#### [WHAT IS BEING ASKED]
Return the data exactly, without pictures.

= = =

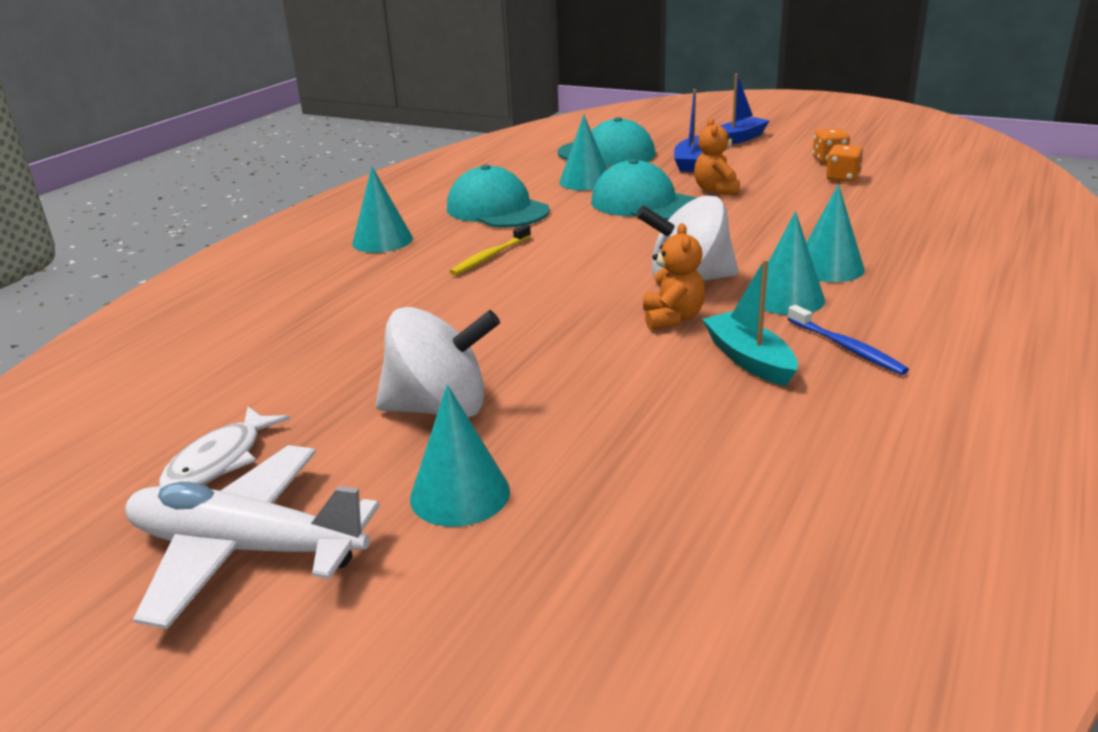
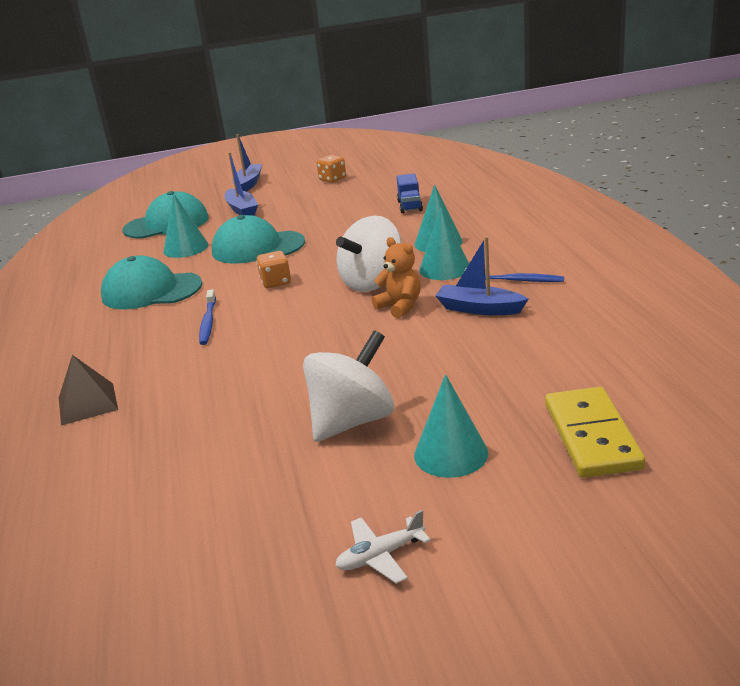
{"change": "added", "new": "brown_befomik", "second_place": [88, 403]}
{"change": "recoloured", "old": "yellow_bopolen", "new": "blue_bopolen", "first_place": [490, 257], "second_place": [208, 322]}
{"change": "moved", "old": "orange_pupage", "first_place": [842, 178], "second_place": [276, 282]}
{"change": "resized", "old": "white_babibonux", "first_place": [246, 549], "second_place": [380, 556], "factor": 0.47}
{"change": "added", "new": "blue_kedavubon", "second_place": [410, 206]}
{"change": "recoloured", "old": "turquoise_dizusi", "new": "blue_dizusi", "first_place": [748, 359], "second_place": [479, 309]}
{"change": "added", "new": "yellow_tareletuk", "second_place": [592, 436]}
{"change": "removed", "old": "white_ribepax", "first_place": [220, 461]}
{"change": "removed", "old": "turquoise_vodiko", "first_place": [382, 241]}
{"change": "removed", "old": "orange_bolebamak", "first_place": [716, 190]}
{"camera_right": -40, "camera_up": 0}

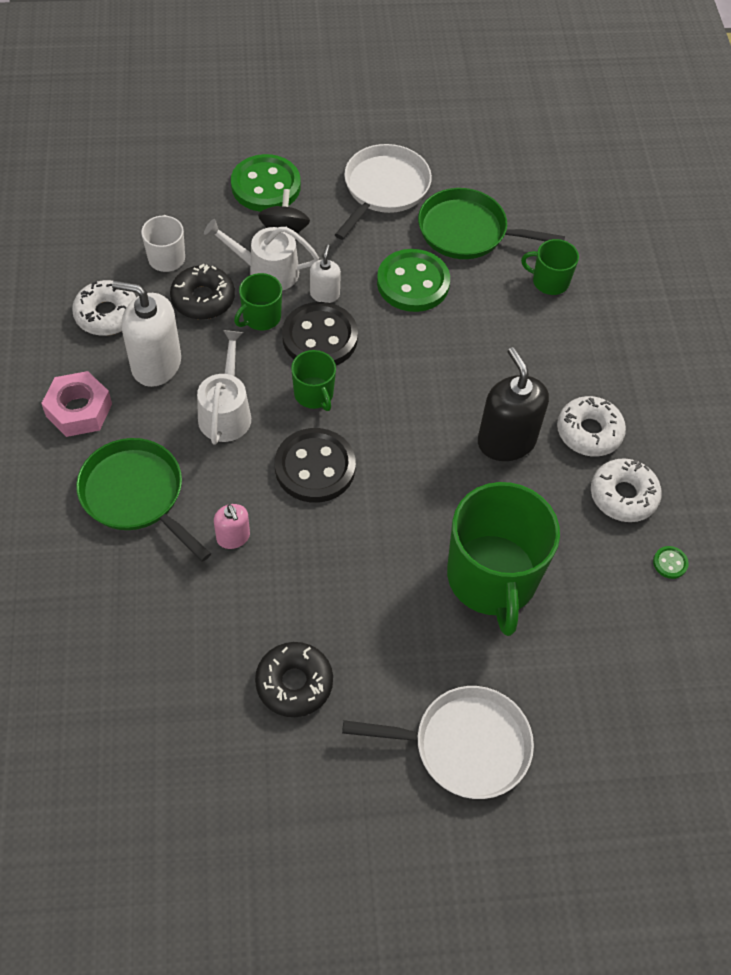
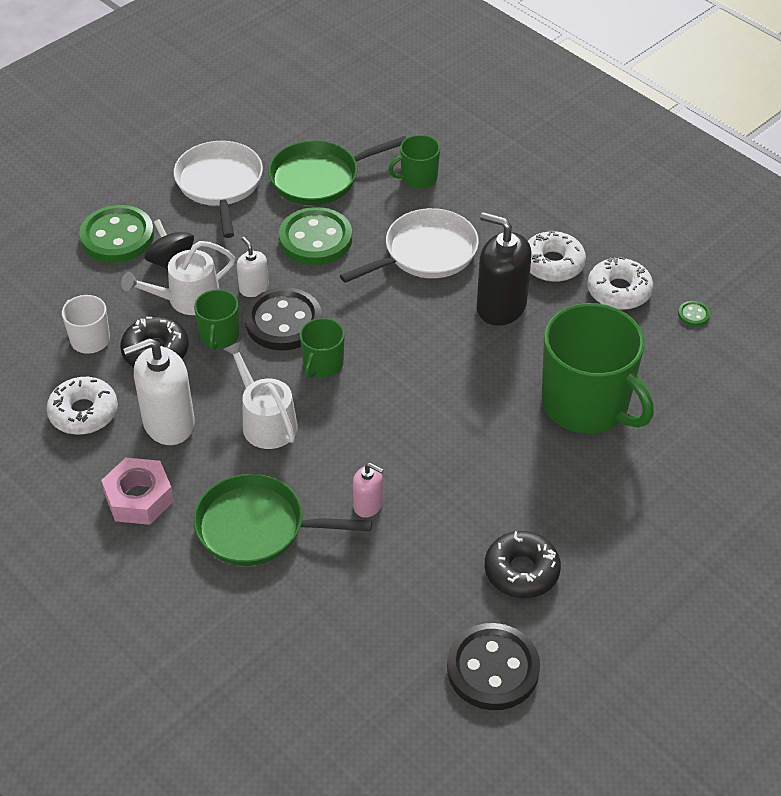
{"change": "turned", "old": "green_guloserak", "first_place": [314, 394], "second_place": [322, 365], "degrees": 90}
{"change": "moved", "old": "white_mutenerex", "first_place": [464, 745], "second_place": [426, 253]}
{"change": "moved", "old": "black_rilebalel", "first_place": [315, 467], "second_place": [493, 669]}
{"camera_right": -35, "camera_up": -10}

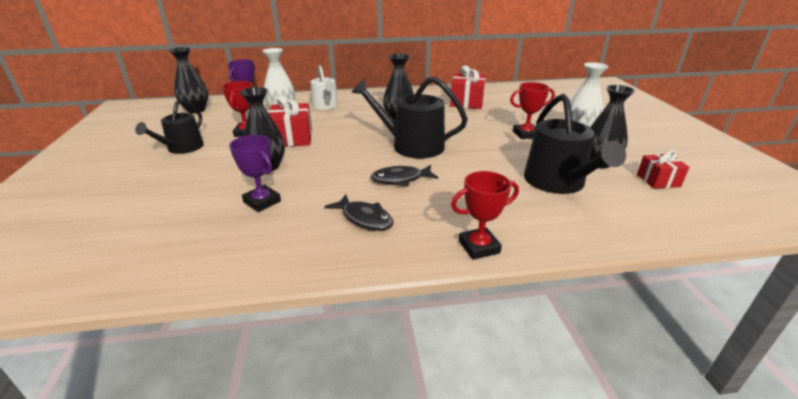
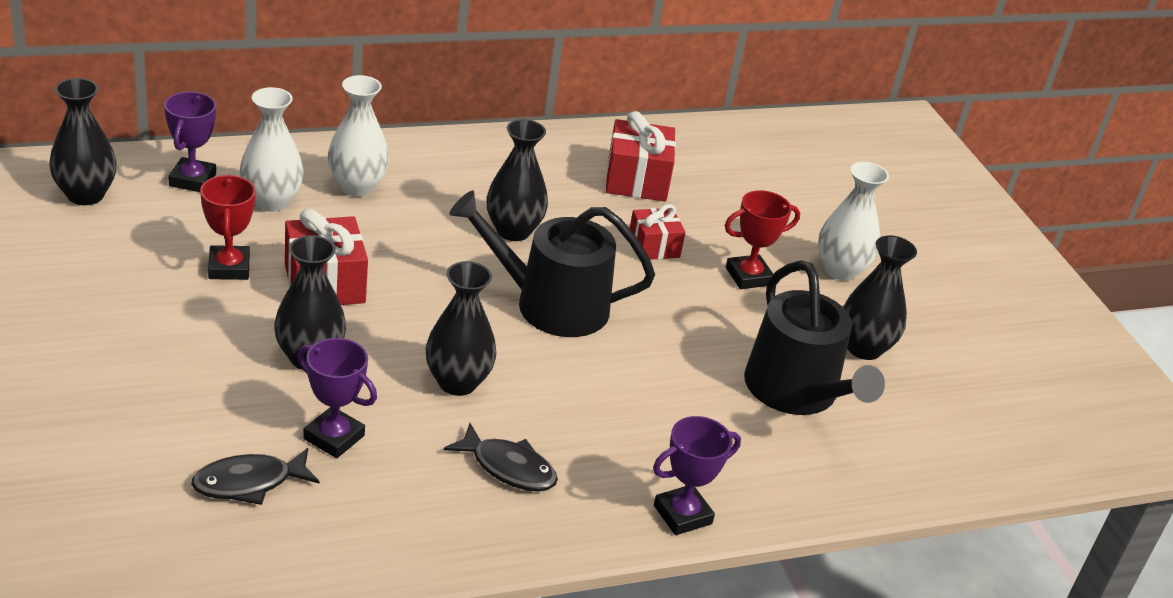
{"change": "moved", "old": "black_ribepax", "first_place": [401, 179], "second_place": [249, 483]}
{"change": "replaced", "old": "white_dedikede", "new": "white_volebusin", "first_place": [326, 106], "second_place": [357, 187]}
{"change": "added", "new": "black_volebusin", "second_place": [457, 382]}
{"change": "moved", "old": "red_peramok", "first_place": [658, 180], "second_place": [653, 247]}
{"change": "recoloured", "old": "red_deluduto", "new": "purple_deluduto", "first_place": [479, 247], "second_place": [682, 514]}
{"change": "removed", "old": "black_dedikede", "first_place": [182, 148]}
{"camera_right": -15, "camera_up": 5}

= = =

#### [SOLUTION TO THIS EXERCISE]
{"change": "added", "new": "brown_befomik", "second_place": [88, 403]}
{"change": "recoloured", "old": "yellow_bopolen", "new": "blue_bopolen", "first_place": [490, 257], "second_place": [208, 322]}
{"change": "moved", "old": "orange_pupage", "first_place": [842, 178], "second_place": [276, 282]}
{"change": "resized", "old": "white_babibonux", "first_place": [246, 549], "second_place": [380, 556], "factor": 0.47}
{"change": "added", "new": "blue_kedavubon", "second_place": [410, 206]}
{"change": "recoloured", "old": "turquoise_dizusi", "new": "blue_dizusi", "first_place": [748, 359], "second_place": [479, 309]}
{"change": "added", "new": "yellow_tareletuk", "second_place": [592, 436]}
{"change": "removed", "old": "white_ribepax", "first_place": [220, 461]}
{"change": "removed", "old": "turquoise_vodiko", "first_place": [382, 241]}
{"change": "removed", "old": "orange_bolebamak", "first_place": [716, 190]}
{"camera_right": -40, "camera_up": 0}

{"change": "turned", "old": "green_guloserak", "first_place": [314, 394], "second_place": [322, 365], "degrees": 90}
{"change": "moved", "old": "white_mutenerex", "first_place": [464, 745], "second_place": [426, 253]}
{"change": "moved", "old": "black_rilebalel", "first_place": [315, 467], "second_place": [493, 669]}
{"camera_right": -35, "camera_up": -10}

{"change": "moved", "old": "black_ribepax", "first_place": [401, 179], "second_place": [249, 483]}
{"change": "replaced", "old": "white_dedikede", "new": "white_volebusin", "first_place": [326, 106], "second_place": [357, 187]}
{"change": "added", "new": "black_volebusin", "second_place": [457, 382]}
{"change": "moved", "old": "red_peramok", "first_place": [658, 180], "second_place": [653, 247]}
{"change": "recoloured", "old": "red_deluduto", "new": "purple_deluduto", "first_place": [479, 247], "second_place": [682, 514]}
{"change": "removed", "old": "black_dedikede", "first_place": [182, 148]}
{"camera_right": -15, "camera_up": 5}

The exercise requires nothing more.